Assigned task: Would you retype exactly the lines from the one containing "[346, 239, 375, 278]" through the last line of the records below, and nothing else?

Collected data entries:
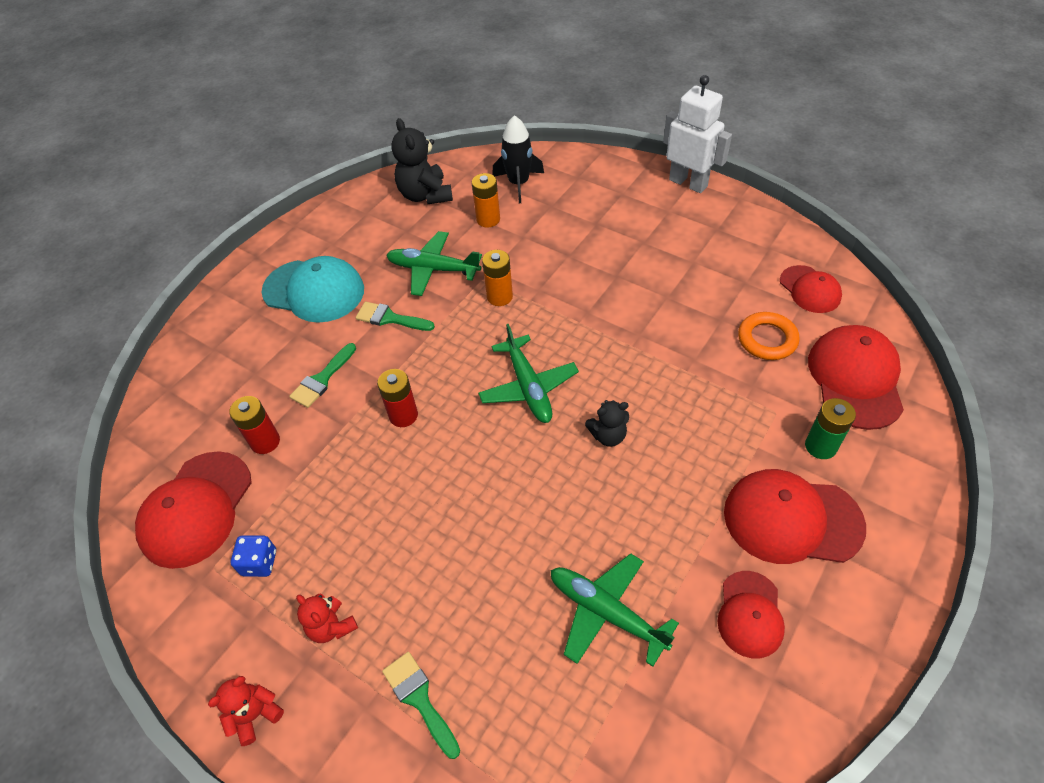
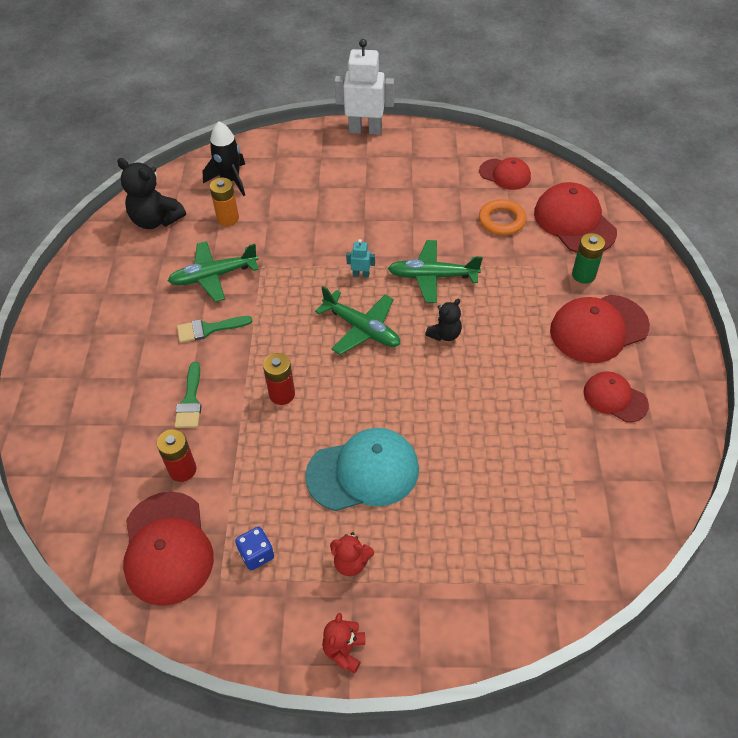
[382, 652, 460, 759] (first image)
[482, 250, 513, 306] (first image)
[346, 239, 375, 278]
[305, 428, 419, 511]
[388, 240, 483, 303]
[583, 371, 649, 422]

Response box:
[346, 239, 375, 278]
[305, 428, 419, 511]
[388, 240, 483, 303]
[583, 371, 649, 422]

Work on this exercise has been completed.